Each line, starting at the one with "camera: 50 degrees left, 10 degrees up" and running to the end of the data below, is to be set down again exactly, both ends included; leave pictures out.

-- Extracted data follows --

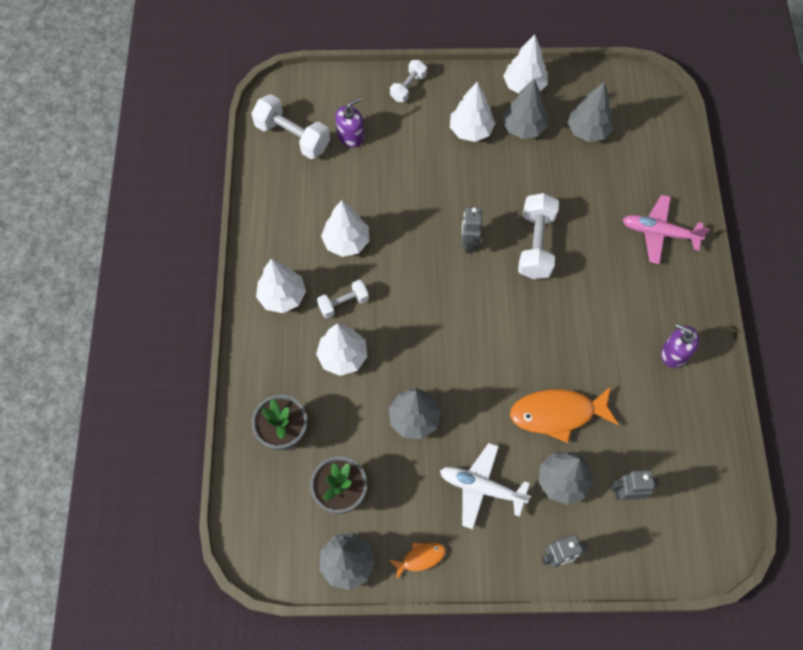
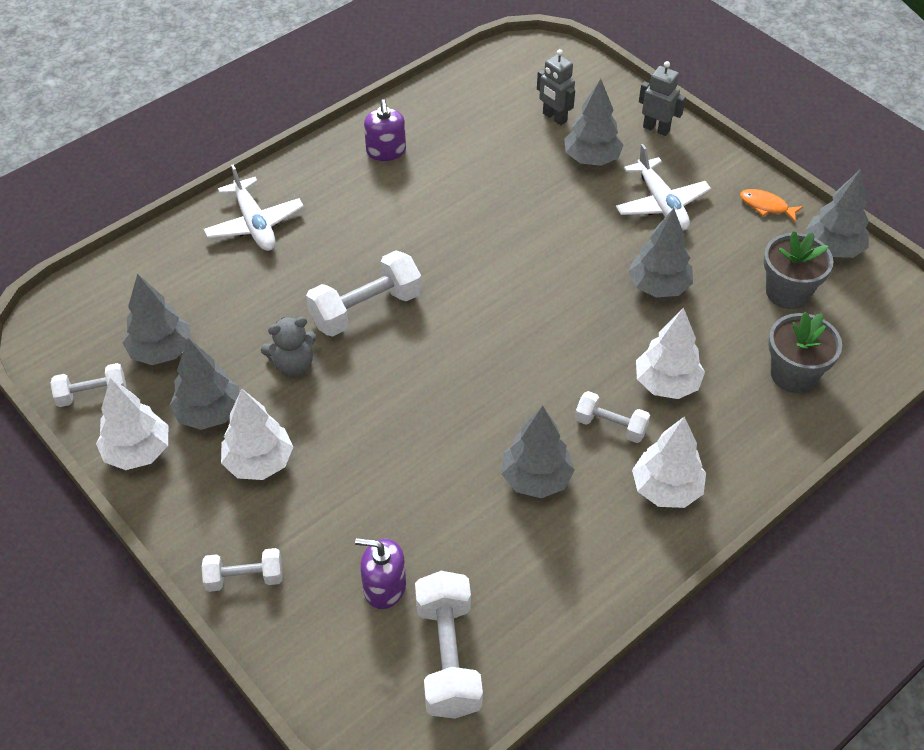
camera: 130 degrees left, 15 degrees down
(346, 242) = (536, 479): white tree -> grey tree
(469, 243) = (421, 365): grey robot -> none
(524, 183) = (293, 365): none -> grey teddy bear
(557, 414) = (535, 194): orange fish -> none
(581, 86) = (92, 394): none -> white dumbbell
(659, 233) = (255, 224): pink plane -> white plane

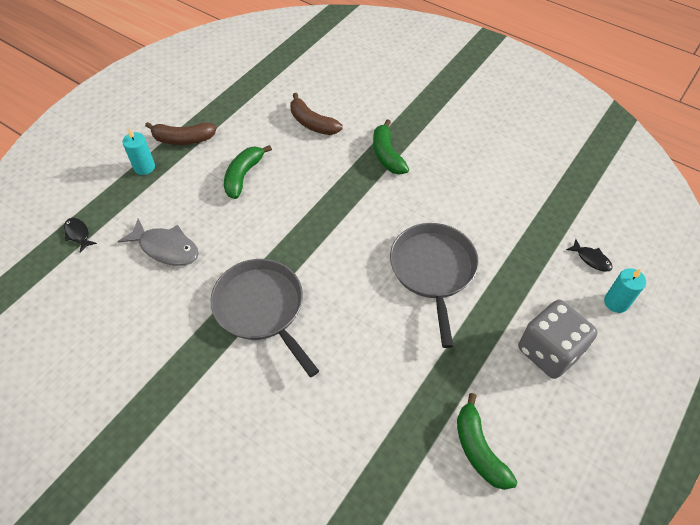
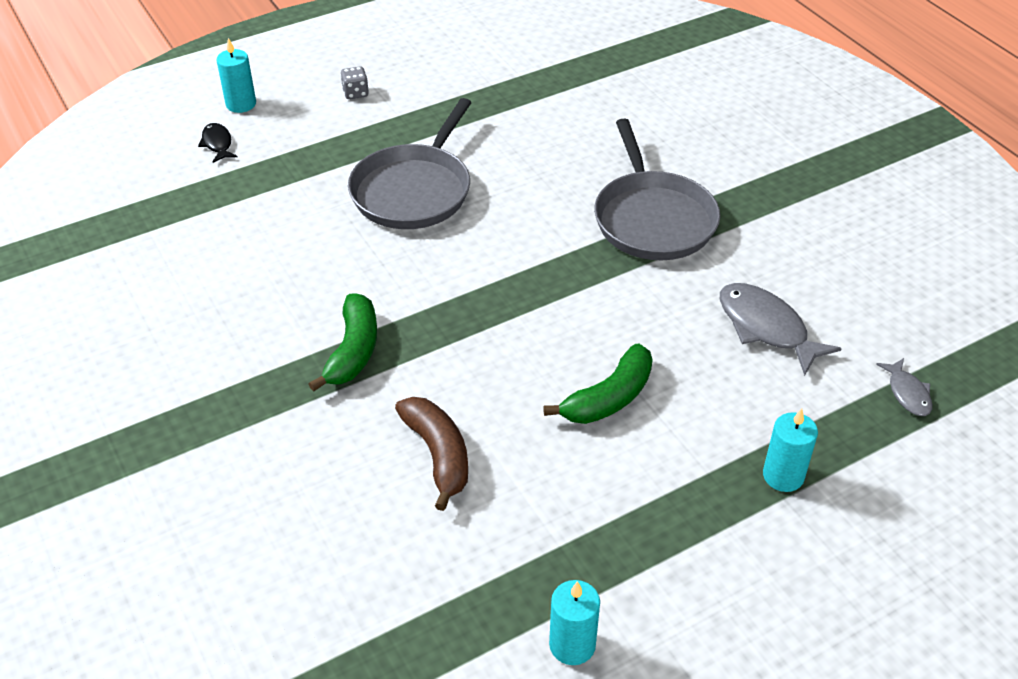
camera: 155 degrees left, 10 degrees down
(78, 234) = (907, 393): black fish -> grey fish
(183, 139) = (697, 510): brown banana -> none
(220, 78) = (572, 645): none -> turquoise candle
(479, 449) = (490, 58): green banana -> none
(549, 351) = (355, 93): grey dice -> grey dice, size x0.40

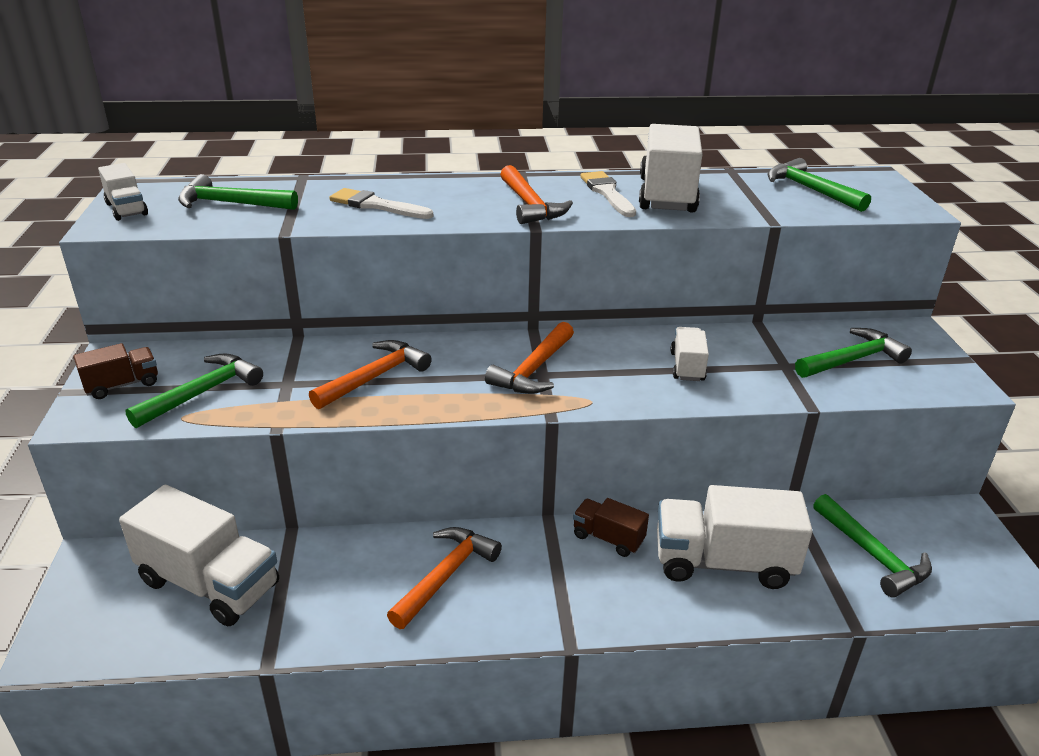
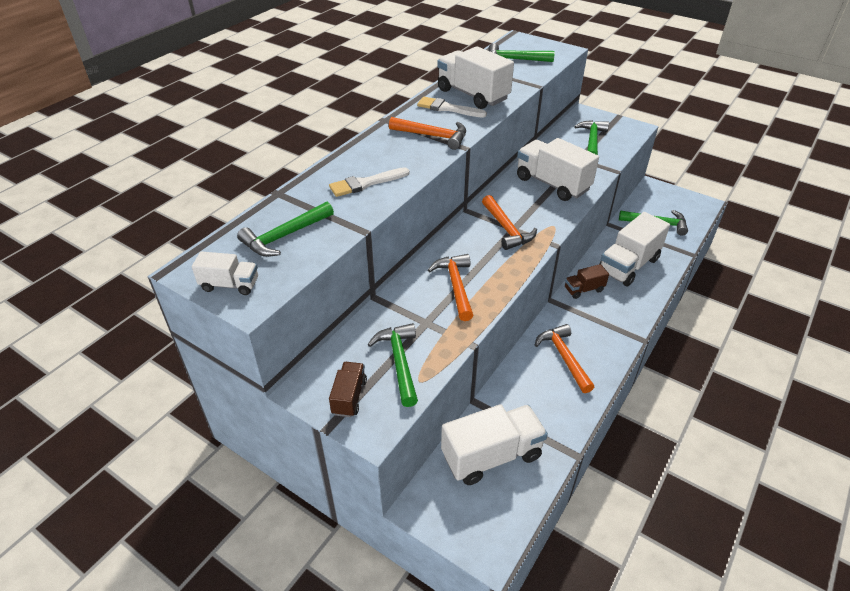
camera: 50 degrees left, 10 degrees up
(687, 367) = (552, 184): white truck -> white truck, size x1.92

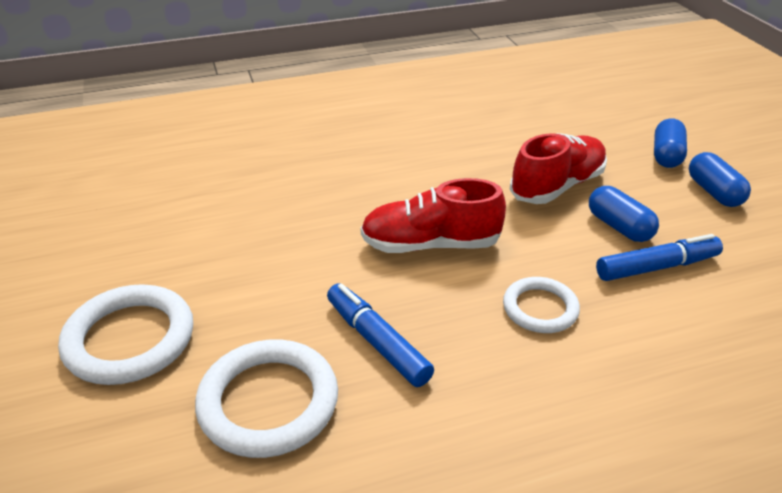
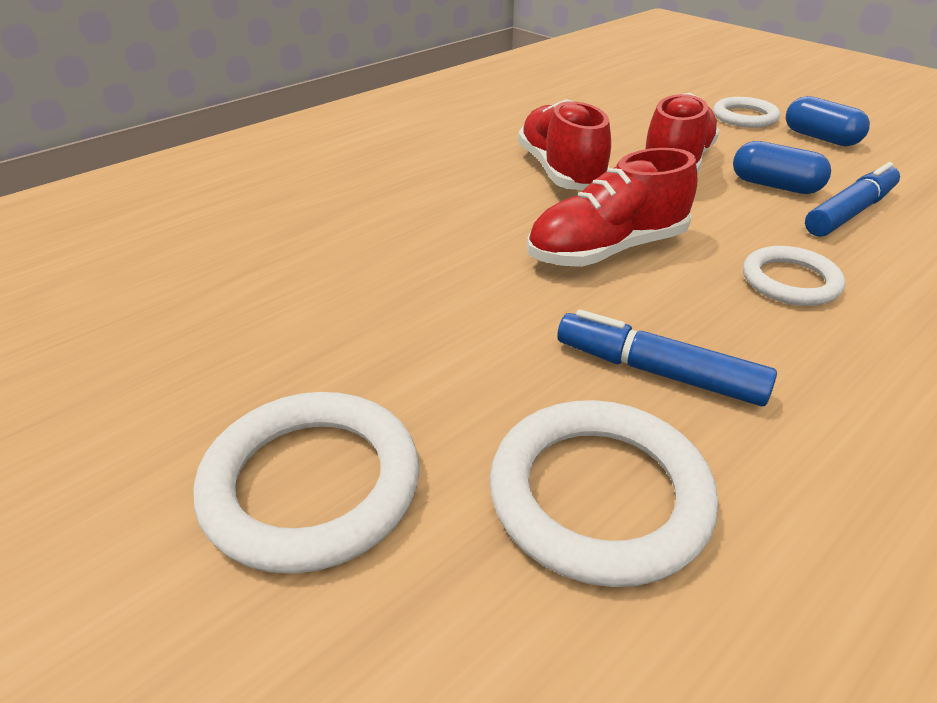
camera: 25 degrees left, 0 degrees up
(460, 170) = (560, 171): none -> red shoe
(666, 155) = (744, 117): blue capsule -> white ring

-- Extracted data concluded --

Solution to the exercise
camera: 50 degrees left, 10 degrees up
(687, 367) = (552, 184): white truck -> white truck, size x1.92

camera: 25 degrees left, 0 degrees up
(460, 170) = (560, 171): none -> red shoe
(666, 155) = (744, 117): blue capsule -> white ring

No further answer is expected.